▸ Source material:
—————
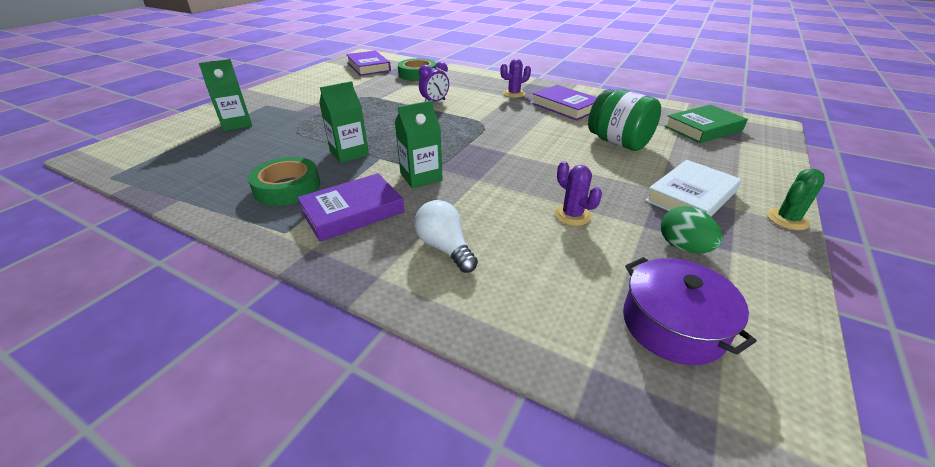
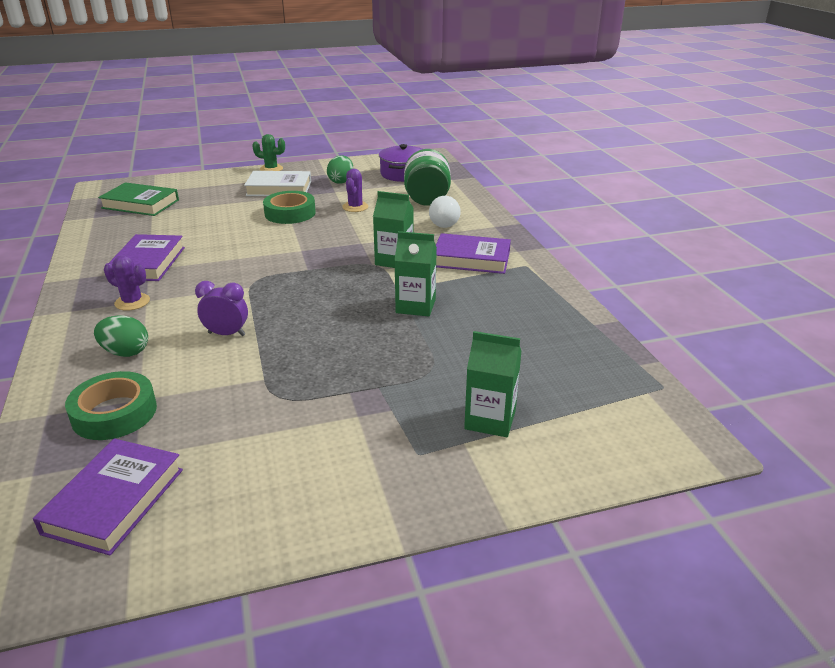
camera: 135 degrees left, 5 degrees down
(287, 187) = (499, 296): green tape -> green tape (290, 213)
(461, 83) = (125, 352): none -> green egg
(618, 142) = (218, 222): green jar -> green jar (427, 199)

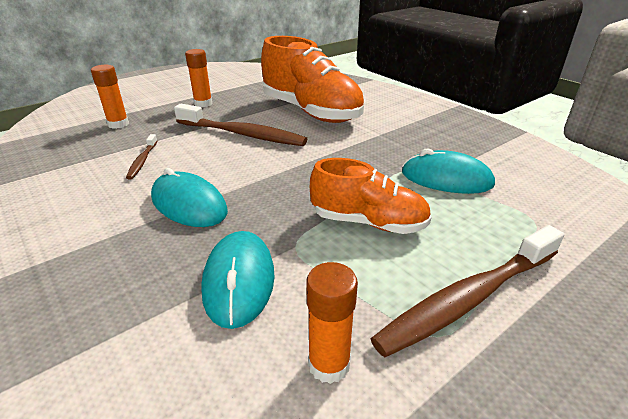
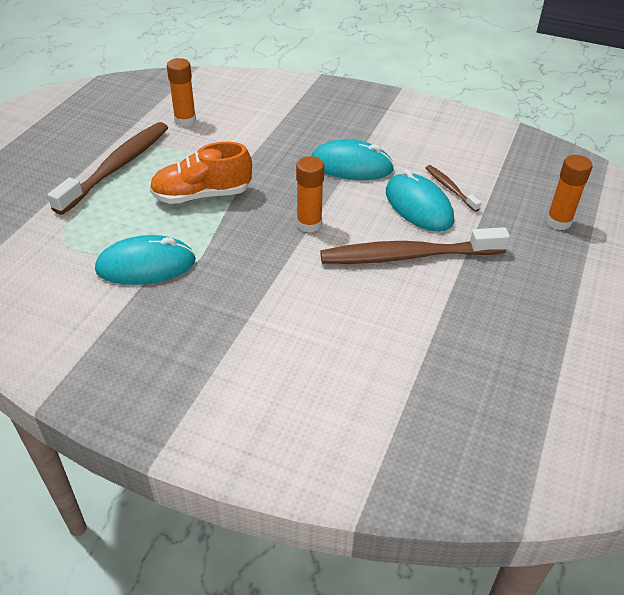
camera: 150 degrees right, 10 degrees up
(203, 104) = (534, 297): orange glue stick -> orange glue stick (309, 224)
(239, 280) = (261, 136): turquoise mouse -> turquoise mouse (418, 206)
(311, 112) = (372, 335): orange shoe -> none

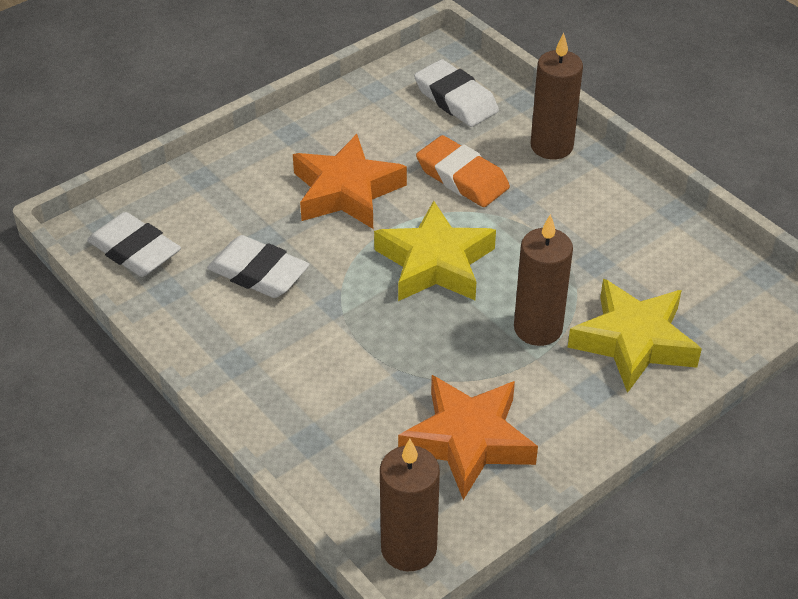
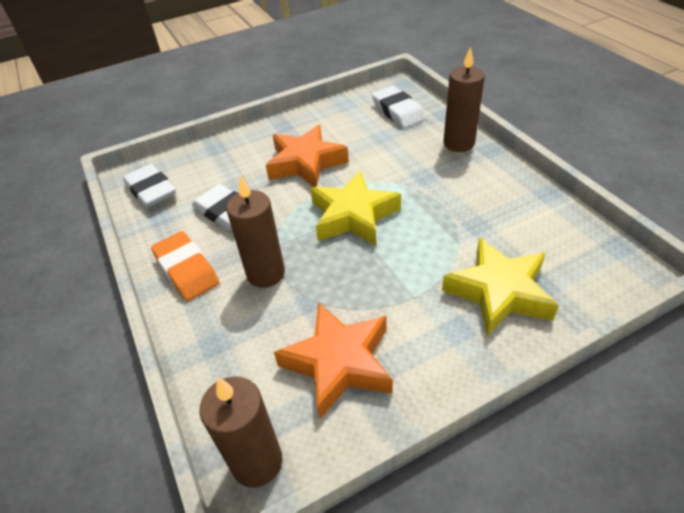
camera: 15 degrees right, 0 degrees up
(462, 177) = (389, 159): orange eraser -> orange eraser (187, 270)
(538, 328) = (420, 272): brown candle -> brown candle (266, 273)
—————
▸ Work instruction: Copy all the entries word for word. Omit any pictures.

▸ Solution for this exercise:
camera: 135 degrees left, 5 degrees down
(287, 187) = (499, 296): green tape -> green tape (290, 213)
(461, 83) = (125, 352): none -> green egg
(618, 142) = (218, 222): green jar -> green jar (427, 199)

camera: 150 degrees right, 10 degrees up
(203, 104) = (534, 297): orange glue stick -> orange glue stick (309, 224)
(239, 280) = (261, 136): turquoise mouse -> turquoise mouse (418, 206)
(311, 112) = (372, 335): orange shoe -> none

camera: 15 degrees right, 0 degrees up
(462, 177) = (389, 159): orange eraser -> orange eraser (187, 270)
(538, 328) = (420, 272): brown candle -> brown candle (266, 273)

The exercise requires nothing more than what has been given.